PROBLEM TO WORK ON
Scan the listing for "degrees" and copy out each line that has it.

DATASET RECORDS
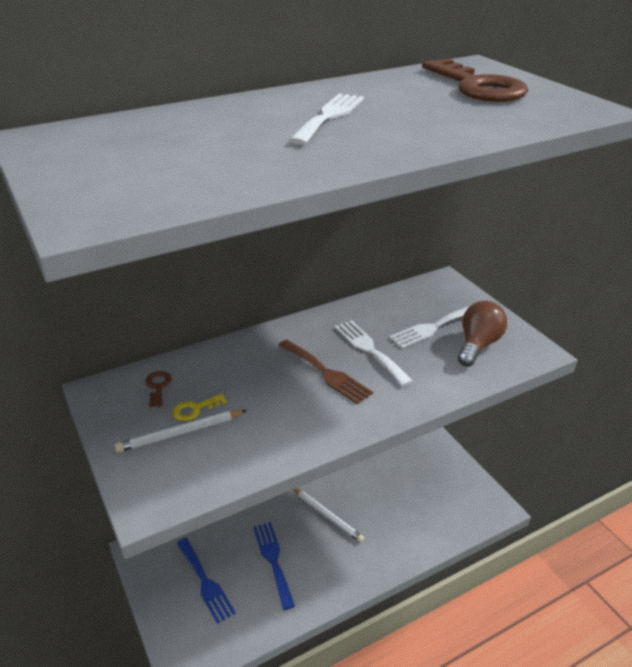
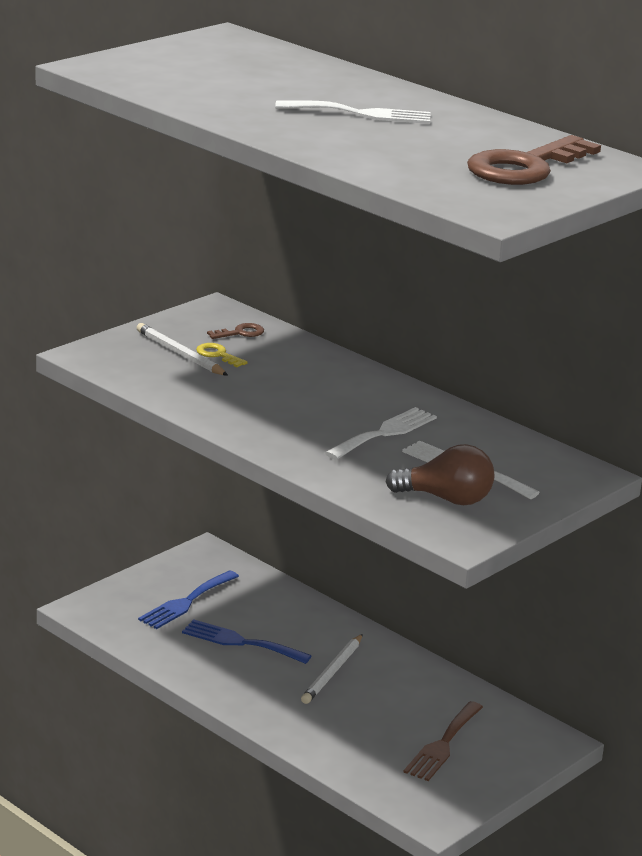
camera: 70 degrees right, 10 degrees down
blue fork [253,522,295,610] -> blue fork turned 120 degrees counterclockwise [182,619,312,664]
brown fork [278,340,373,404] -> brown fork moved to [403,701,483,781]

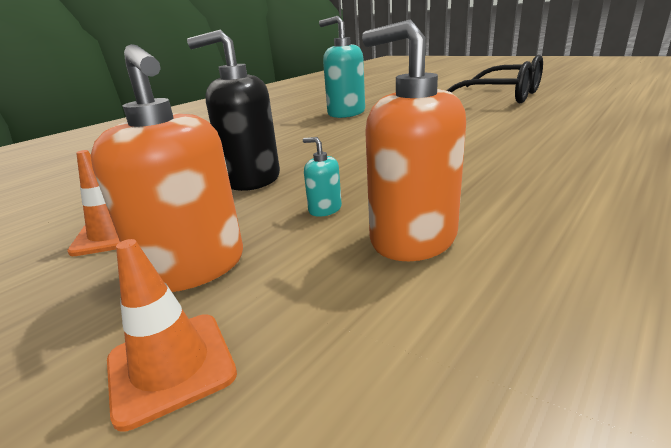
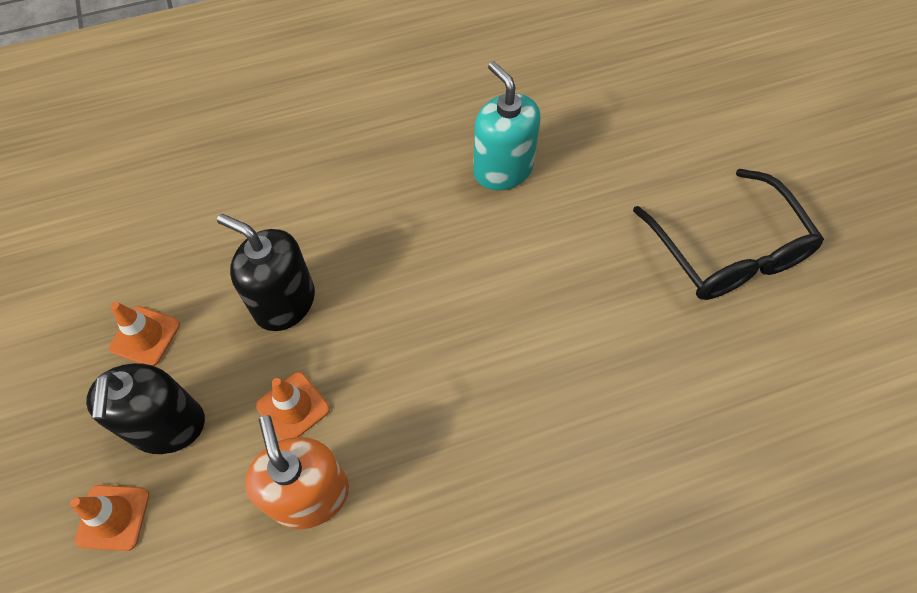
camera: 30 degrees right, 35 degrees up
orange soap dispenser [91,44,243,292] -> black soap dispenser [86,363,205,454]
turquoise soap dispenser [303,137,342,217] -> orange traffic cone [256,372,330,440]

SOLUTION TO THIS PROBLEM
camera: 70 degrees right, 10 degrees down
blue fork [253,522,295,610] -> blue fork turned 120 degrees counterclockwise [182,619,312,664]
camera: 30 degrees right, 35 degrees up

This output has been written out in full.